TASK STATEMENT:
Filter the data for lines with the word "scissors", then copy every line so identified.

DATA FOR THE TASK:
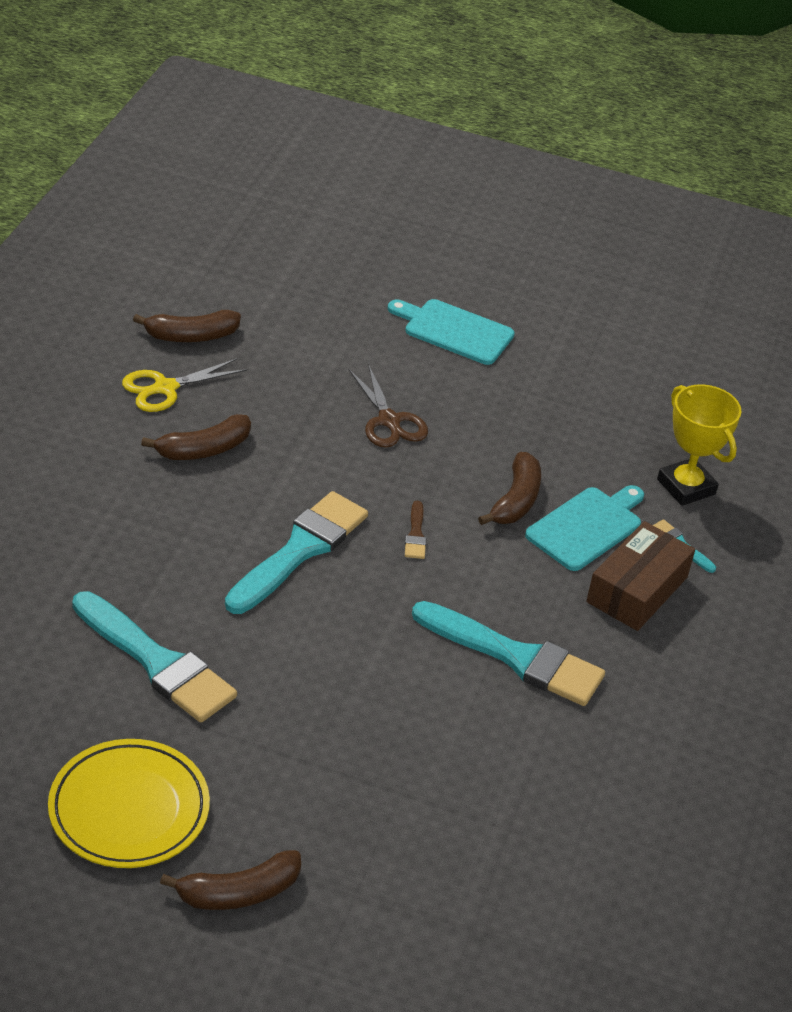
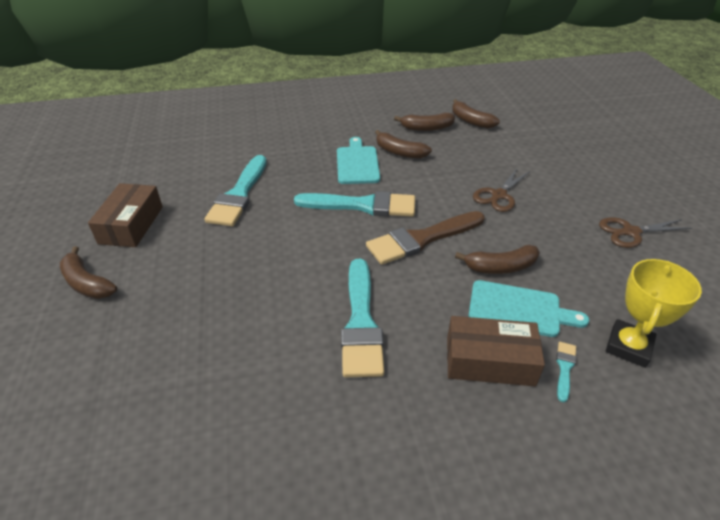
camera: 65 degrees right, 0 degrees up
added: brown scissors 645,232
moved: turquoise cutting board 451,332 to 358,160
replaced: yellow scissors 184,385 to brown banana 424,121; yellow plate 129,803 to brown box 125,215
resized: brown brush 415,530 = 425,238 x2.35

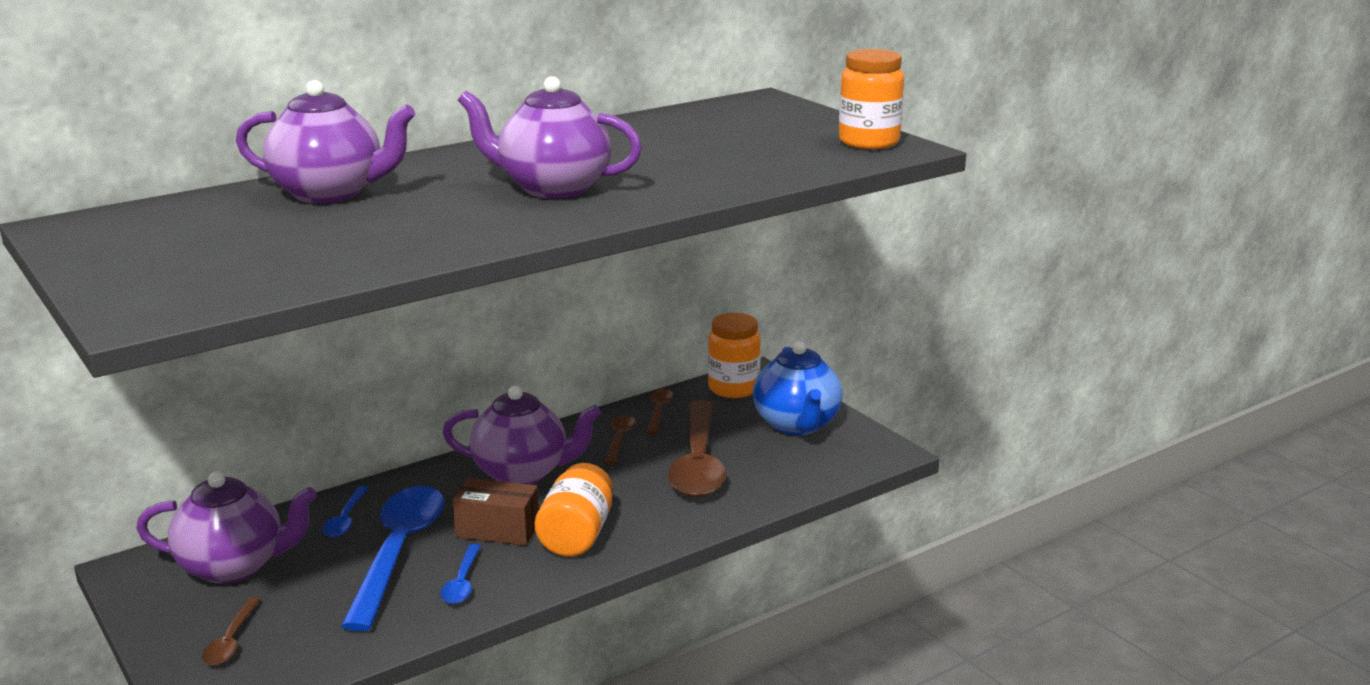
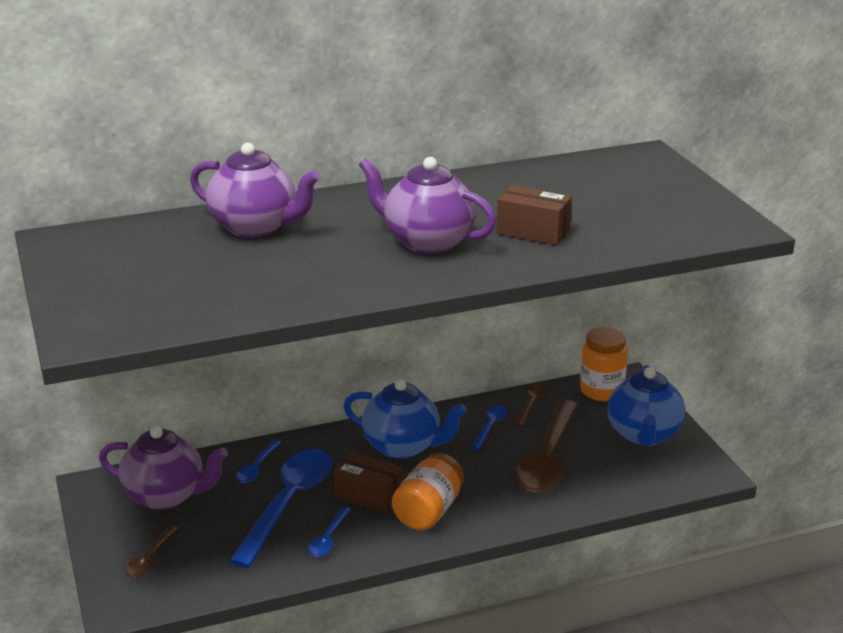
camera: 15 degrees right, 5 degrees up
removed: orange jar 871,99
added: brown box 534,215
recoloured: purple teapot 522,435 to blue teapot 405,419; brown spoon 620,440 to blue spoon 489,427

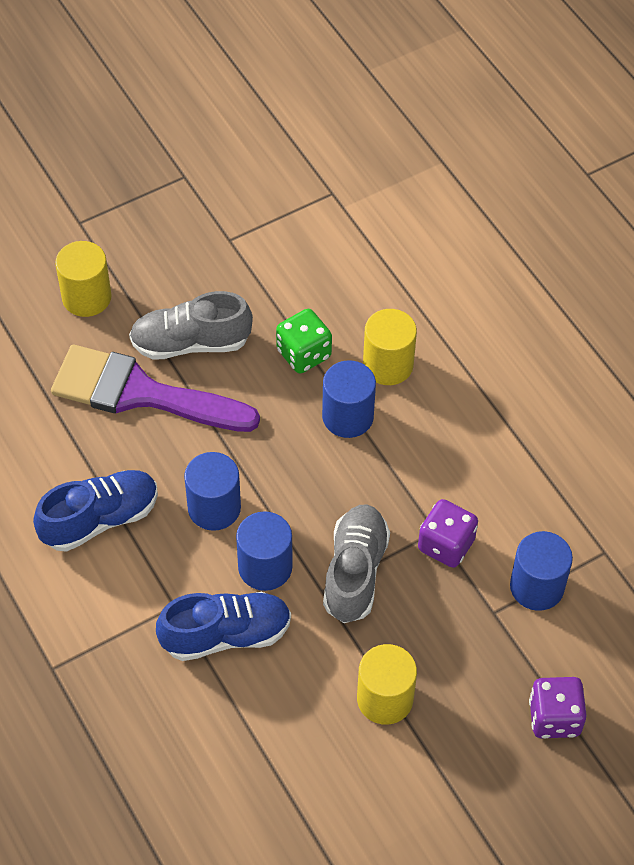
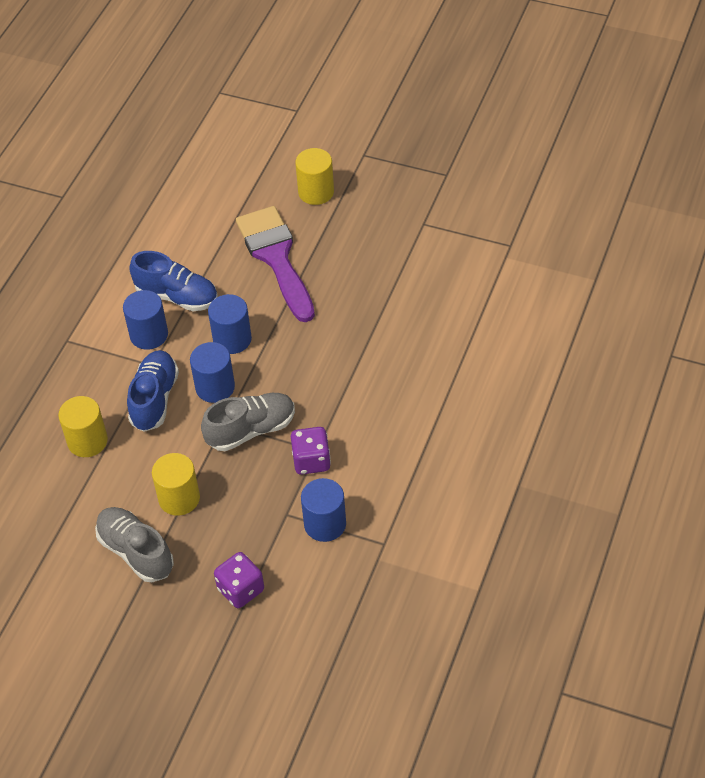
camera: 55 degrees right, 5 degrees down
removed: green dice 304,341
moved: grey shoe 191,325 to 134,544; yellow cylinder 390,347 to 83,426; blue cylinder 349,399 to 145,320
turned: blue shoe 223,626 = 153,391 120 degrees counterclockwise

WRITTEN ANSWER:
added: brown scissors 645,232
replaced: yellow scissors 184,385 to brown banana 424,121; yellow plate 129,803 to brown box 125,215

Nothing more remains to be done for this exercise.